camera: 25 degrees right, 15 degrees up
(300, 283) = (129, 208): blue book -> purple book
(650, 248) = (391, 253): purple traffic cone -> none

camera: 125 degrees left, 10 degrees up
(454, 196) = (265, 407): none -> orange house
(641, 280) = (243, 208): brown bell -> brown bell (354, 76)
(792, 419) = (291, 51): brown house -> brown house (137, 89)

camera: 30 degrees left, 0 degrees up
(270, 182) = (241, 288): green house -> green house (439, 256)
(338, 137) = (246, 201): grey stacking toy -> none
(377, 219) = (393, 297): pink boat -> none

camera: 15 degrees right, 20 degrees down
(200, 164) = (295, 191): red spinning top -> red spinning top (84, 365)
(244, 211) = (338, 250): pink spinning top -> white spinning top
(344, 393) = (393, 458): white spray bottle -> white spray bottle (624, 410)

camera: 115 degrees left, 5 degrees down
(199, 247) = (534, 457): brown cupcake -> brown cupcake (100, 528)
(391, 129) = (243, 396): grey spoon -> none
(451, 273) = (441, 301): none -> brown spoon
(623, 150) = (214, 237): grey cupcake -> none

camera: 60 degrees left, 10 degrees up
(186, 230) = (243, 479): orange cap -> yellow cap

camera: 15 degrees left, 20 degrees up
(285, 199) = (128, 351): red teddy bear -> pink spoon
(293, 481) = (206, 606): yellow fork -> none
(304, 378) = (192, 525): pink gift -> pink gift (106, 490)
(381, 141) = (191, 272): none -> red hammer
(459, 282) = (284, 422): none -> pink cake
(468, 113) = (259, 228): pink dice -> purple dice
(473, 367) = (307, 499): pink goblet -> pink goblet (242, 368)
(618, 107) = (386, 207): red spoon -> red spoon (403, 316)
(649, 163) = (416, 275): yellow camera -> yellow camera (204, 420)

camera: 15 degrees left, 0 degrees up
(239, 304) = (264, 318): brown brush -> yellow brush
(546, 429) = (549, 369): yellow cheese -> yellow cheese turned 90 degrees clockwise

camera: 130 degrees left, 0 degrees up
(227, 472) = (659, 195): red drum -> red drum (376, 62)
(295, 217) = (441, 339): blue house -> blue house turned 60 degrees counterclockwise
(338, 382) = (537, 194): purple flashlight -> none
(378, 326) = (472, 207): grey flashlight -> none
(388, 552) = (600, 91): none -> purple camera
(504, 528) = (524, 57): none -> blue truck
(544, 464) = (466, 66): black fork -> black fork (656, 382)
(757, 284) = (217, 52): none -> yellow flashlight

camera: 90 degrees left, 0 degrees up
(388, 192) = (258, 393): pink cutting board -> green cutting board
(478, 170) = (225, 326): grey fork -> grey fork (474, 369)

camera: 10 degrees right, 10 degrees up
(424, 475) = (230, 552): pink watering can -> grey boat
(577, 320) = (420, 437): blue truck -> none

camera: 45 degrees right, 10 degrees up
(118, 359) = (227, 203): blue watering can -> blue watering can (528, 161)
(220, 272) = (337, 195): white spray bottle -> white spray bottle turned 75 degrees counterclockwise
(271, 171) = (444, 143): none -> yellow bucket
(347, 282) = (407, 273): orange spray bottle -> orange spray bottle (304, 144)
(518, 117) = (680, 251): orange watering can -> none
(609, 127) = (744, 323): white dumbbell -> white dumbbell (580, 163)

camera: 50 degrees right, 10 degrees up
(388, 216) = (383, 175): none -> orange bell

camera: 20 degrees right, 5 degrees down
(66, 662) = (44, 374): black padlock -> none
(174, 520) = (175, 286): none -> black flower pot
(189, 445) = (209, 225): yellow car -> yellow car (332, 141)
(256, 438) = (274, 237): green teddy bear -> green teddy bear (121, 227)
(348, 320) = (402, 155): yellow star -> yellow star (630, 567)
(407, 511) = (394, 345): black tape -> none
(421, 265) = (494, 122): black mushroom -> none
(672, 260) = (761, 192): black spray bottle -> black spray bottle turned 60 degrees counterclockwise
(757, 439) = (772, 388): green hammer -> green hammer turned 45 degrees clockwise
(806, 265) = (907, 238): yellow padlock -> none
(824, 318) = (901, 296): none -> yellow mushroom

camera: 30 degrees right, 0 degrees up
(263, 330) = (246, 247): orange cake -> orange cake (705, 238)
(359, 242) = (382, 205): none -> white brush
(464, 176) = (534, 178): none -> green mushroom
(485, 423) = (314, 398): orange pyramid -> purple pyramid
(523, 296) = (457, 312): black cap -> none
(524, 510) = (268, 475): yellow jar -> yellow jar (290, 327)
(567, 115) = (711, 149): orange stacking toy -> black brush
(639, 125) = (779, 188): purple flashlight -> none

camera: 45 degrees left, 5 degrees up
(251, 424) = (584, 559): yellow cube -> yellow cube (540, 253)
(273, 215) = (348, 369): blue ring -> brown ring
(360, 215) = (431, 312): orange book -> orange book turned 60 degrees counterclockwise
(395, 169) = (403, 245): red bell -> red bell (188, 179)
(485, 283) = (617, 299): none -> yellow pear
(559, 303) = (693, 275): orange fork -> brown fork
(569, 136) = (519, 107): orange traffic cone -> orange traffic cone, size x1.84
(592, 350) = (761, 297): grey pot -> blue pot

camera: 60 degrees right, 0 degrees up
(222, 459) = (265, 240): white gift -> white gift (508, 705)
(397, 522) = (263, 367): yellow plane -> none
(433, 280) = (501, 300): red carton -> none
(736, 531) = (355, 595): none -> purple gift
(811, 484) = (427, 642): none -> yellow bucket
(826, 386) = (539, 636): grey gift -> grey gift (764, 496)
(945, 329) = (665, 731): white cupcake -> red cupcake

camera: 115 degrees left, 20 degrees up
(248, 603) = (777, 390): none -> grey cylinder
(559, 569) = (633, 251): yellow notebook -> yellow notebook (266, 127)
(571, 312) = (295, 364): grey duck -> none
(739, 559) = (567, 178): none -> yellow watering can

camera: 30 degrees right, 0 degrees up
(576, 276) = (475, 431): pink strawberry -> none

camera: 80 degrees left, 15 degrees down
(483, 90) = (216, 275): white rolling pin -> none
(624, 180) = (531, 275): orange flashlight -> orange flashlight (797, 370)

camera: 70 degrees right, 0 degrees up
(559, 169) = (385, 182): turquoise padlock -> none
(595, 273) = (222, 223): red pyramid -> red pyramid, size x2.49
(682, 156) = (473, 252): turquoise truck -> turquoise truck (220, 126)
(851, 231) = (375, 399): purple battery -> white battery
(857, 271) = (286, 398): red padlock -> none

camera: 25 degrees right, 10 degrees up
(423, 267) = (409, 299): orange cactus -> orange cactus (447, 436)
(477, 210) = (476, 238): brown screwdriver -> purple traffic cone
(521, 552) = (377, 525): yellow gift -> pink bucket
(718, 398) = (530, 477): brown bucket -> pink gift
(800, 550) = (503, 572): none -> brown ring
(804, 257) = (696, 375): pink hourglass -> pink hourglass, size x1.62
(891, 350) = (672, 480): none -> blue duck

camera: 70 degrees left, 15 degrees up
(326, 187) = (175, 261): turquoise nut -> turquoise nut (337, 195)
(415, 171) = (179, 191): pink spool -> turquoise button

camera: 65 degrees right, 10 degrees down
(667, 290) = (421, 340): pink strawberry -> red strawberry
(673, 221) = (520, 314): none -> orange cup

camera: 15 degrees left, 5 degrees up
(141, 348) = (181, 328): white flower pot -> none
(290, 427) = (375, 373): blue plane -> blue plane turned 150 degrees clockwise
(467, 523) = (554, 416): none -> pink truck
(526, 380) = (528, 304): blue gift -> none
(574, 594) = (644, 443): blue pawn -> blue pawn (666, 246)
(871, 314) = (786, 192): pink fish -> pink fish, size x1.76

#### [Requirement]
The range runs from the line with "(433, 280) = (501, 300): red carton -> none" up to and including the line with "(423, 267) = (409, 299): orange" in the listing above; please write out exactly those lines and nothing more.

#### [Answer to this problem]
(433, 280) = (501, 300): red carton -> none
(736, 531) = (355, 595): none -> purple gift
(811, 484) = (427, 642): none -> yellow bucket
(826, 386) = (539, 636): grey gift -> grey gift (764, 496)
(945, 329) = (665, 731): white cupcake -> red cupcake

camera: 115 degrees left, 20 degrees up
(248, 603) = (777, 390): none -> grey cylinder
(559, 569) = (633, 251): yellow notebook -> yellow notebook (266, 127)
(571, 312) = (295, 364): grey duck -> none
(739, 559) = (567, 178): none -> yellow watering can

camera: 30 degrees right, 0 degrees up
(576, 276) = (475, 431): pink strawberry -> none

camera: 80 degrees left, 15 degrees down
(483, 90) = (216, 275): white rolling pin -> none
(624, 180) = (531, 275): orange flashlight -> orange flashlight (797, 370)

camera: 70 degrees right, 0 degrees up
(559, 169) = (385, 182): turquoise padlock -> none
(595, 273) = (222, 223): red pyramid -> red pyramid, size x2.49
(682, 156) = (473, 252): turquoise truck -> turquoise truck (220, 126)
(851, 231) = (375, 399): purple battery -> white battery
(857, 271) = (286, 398): red padlock -> none

camera: 25 degrees right, 10 degrees up
(423, 267) = (409, 299): orange cactus -> orange cactus (447, 436)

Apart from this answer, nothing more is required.